*** Data below Section Begins ***
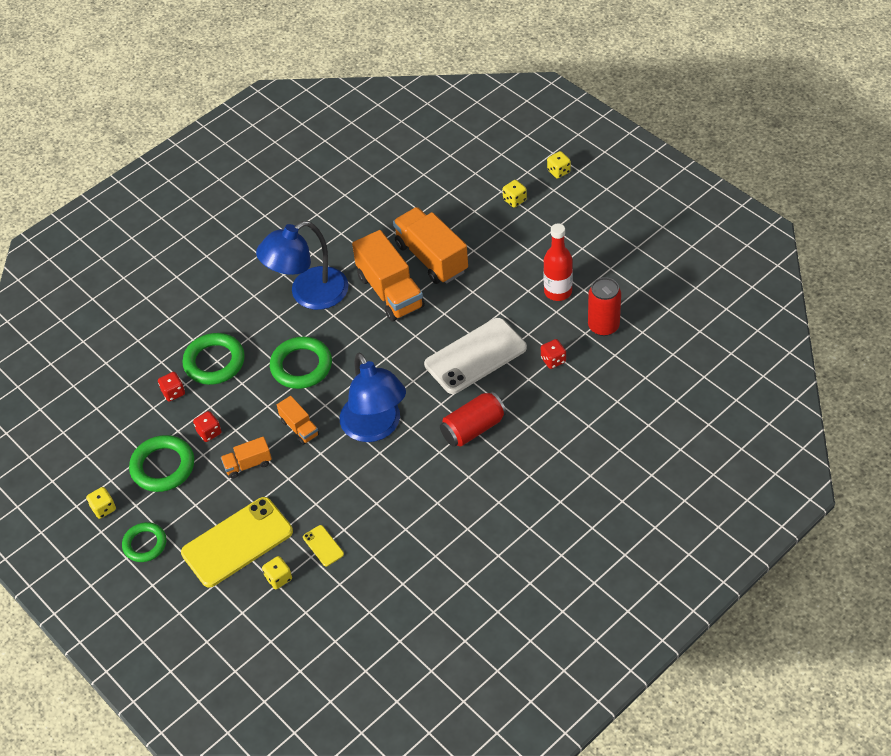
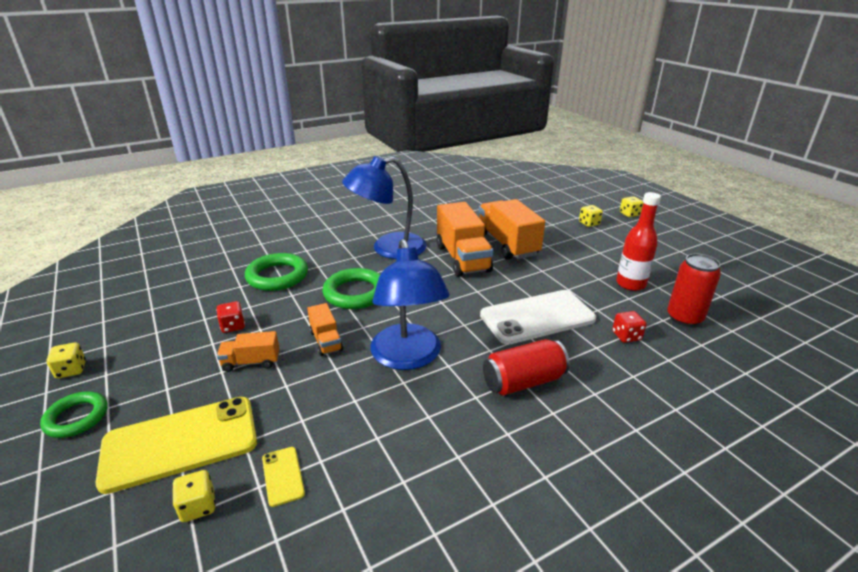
camera: 10 degrees right, 20 degrees down
(163, 467) = (164, 345): green ring -> none
(173, 392) = (224, 290): red dice -> none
*** Data below Section Ends ***
Task to complete –
A verbatim copy of the material, pictures excluded, is what must be produced.

Your solution –
camera: 10 degrees right, 20 degrees down
(163, 467) = (164, 345): green ring -> none
(173, 392) = (224, 290): red dice -> none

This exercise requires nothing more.